### Problem requirements
Look through the lines below and extract each one that contains "minus".

### The data
=-=-=
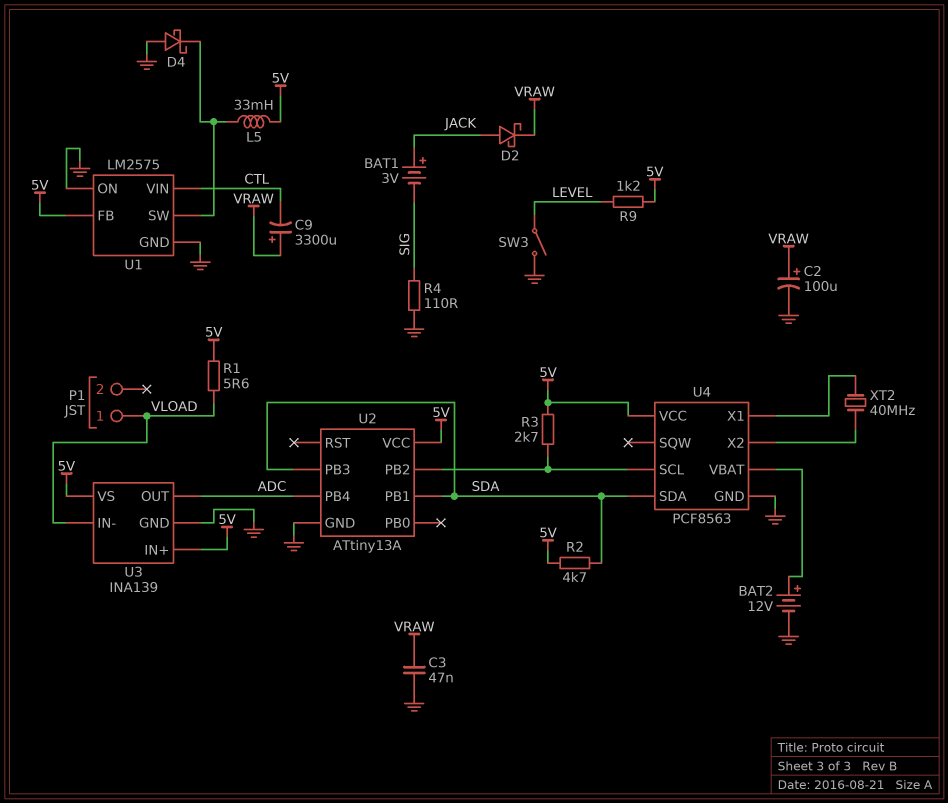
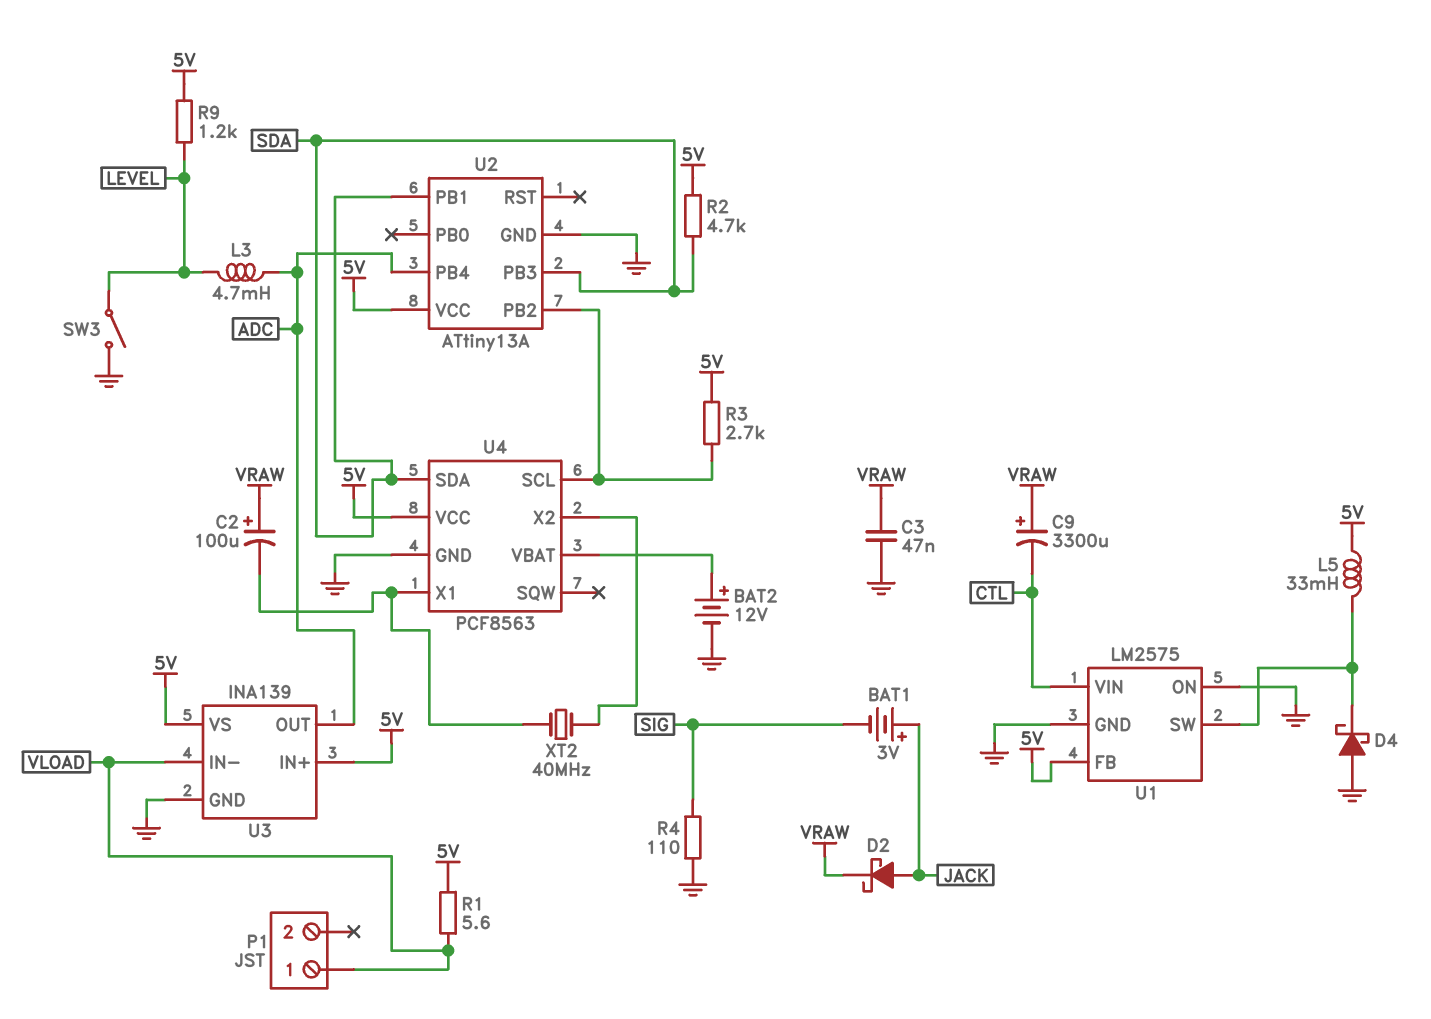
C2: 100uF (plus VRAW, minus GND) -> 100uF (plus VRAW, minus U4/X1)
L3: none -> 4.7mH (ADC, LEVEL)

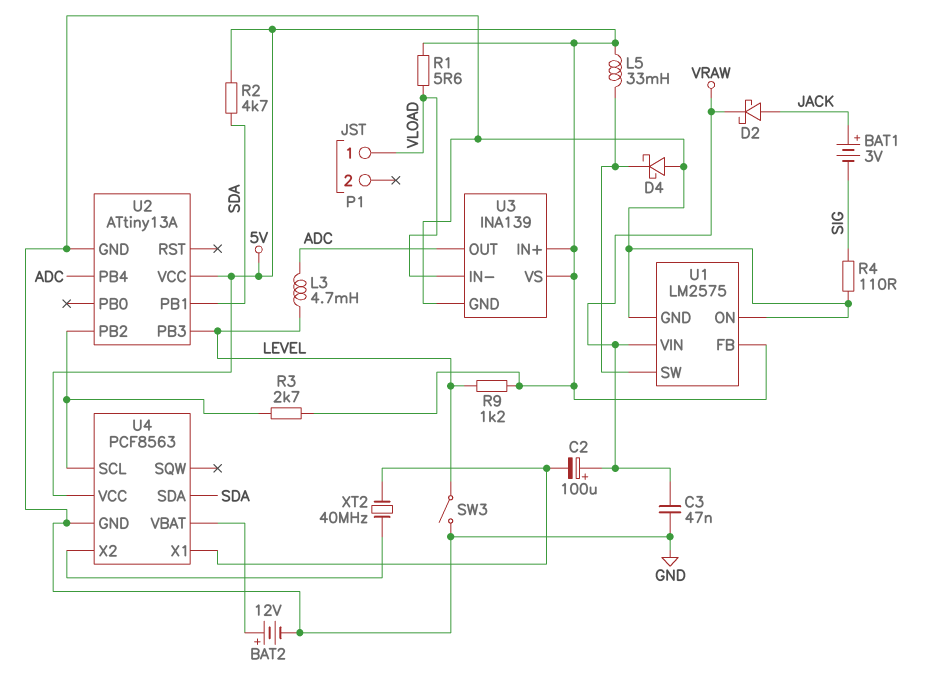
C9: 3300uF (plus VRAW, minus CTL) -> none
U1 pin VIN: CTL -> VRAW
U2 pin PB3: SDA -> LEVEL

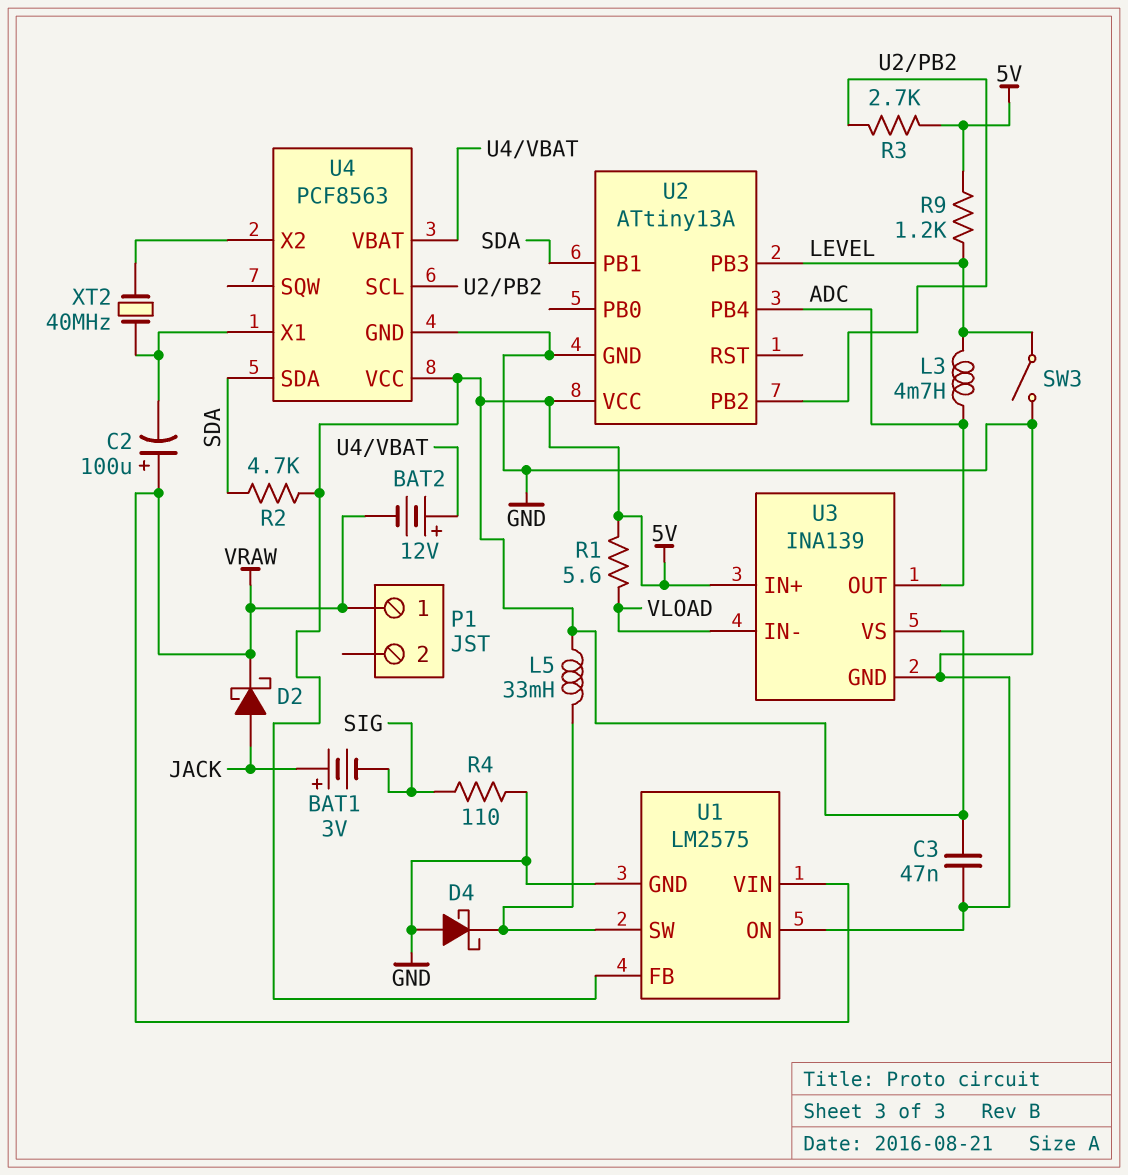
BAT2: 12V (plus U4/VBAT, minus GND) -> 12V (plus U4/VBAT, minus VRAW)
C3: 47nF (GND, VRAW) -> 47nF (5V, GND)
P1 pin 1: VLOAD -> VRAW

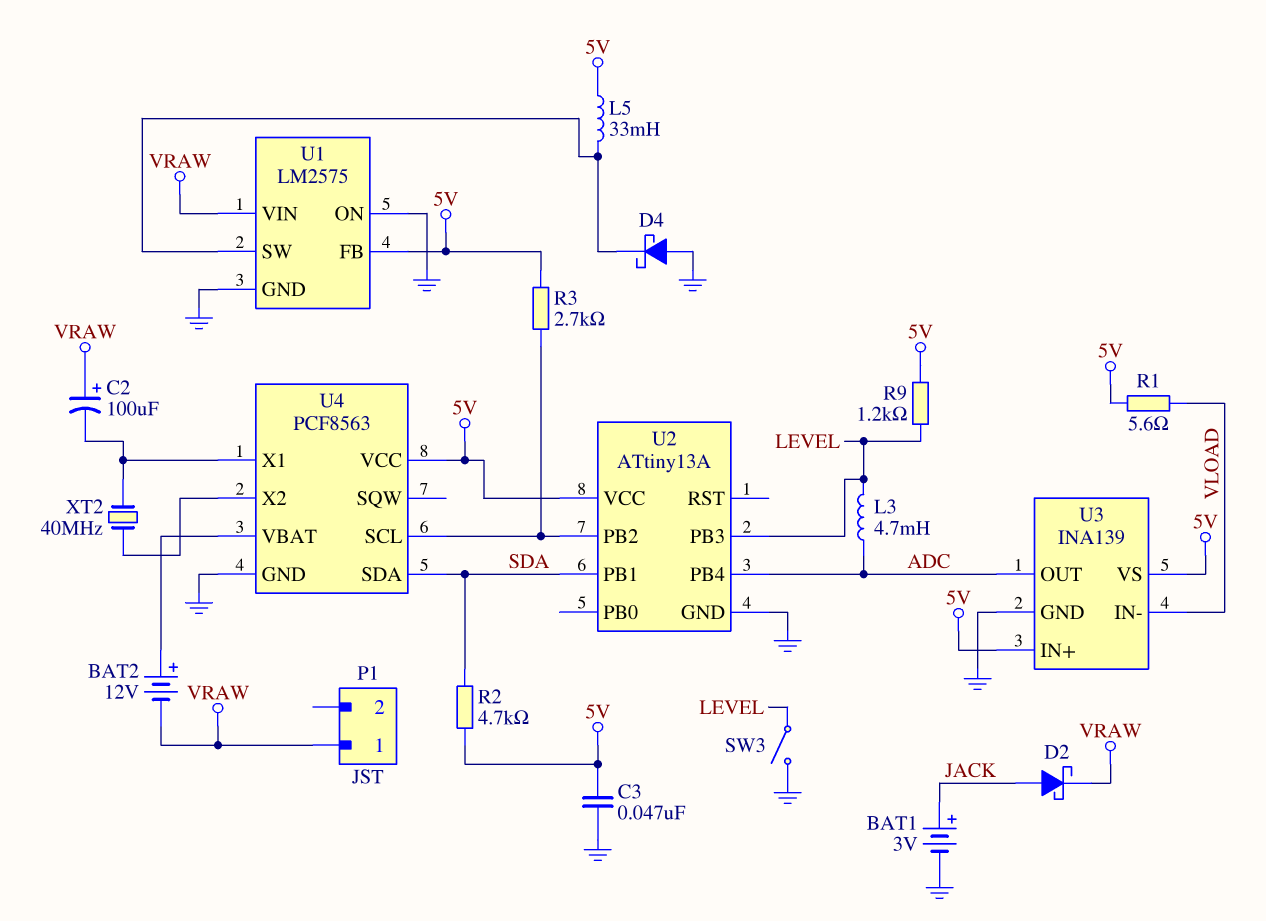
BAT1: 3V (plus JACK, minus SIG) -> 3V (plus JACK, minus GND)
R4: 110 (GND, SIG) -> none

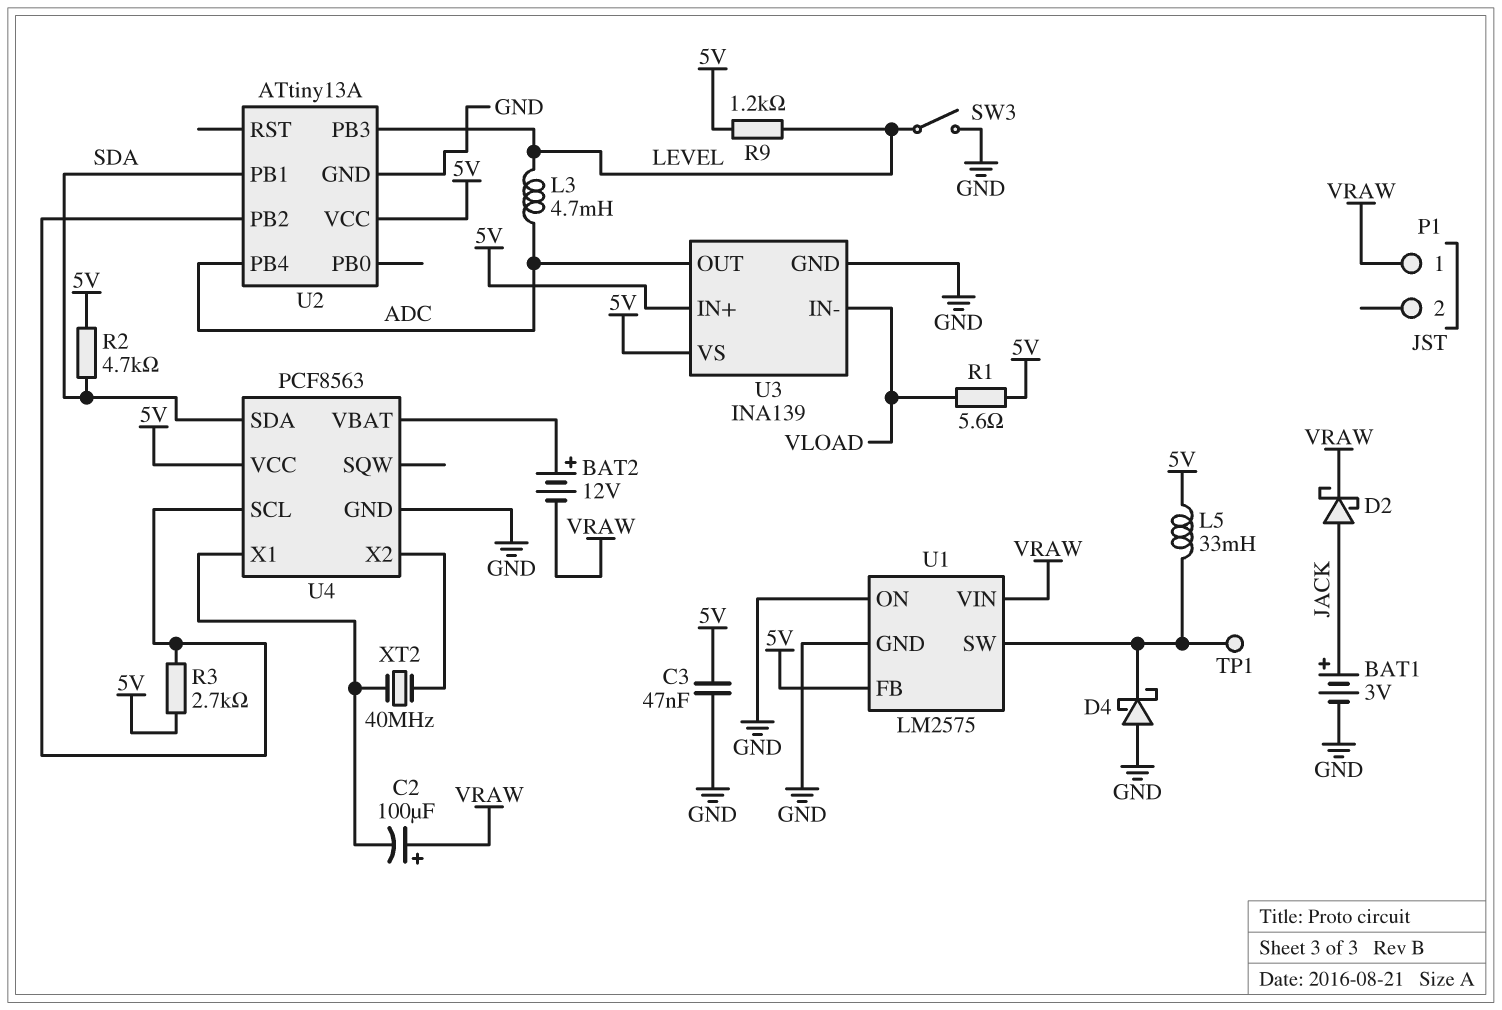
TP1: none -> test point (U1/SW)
=-=-=
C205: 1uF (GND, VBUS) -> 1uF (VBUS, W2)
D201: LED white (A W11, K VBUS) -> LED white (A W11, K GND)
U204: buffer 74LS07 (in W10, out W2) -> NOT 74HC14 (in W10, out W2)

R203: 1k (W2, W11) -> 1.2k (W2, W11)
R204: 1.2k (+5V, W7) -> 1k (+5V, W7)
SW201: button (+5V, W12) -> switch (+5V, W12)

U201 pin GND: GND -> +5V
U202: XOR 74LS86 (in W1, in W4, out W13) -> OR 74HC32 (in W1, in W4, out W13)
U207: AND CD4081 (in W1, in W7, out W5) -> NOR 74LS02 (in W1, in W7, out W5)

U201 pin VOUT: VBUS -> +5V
=-=-=
### Answer space
C2: 100uF (plus VRAW, minus GND) -> 100uF (plus VRAW, minus U4/X1)
C9: 3300uF (plus VRAW, minus CTL) -> none
BAT2: 12V (plus U4/VBAT, minus GND) -> 12V (plus U4/VBAT, minus VRAW)
BAT1: 3V (plus JACK, minus SIG) -> 3V (plus JACK, minus GND)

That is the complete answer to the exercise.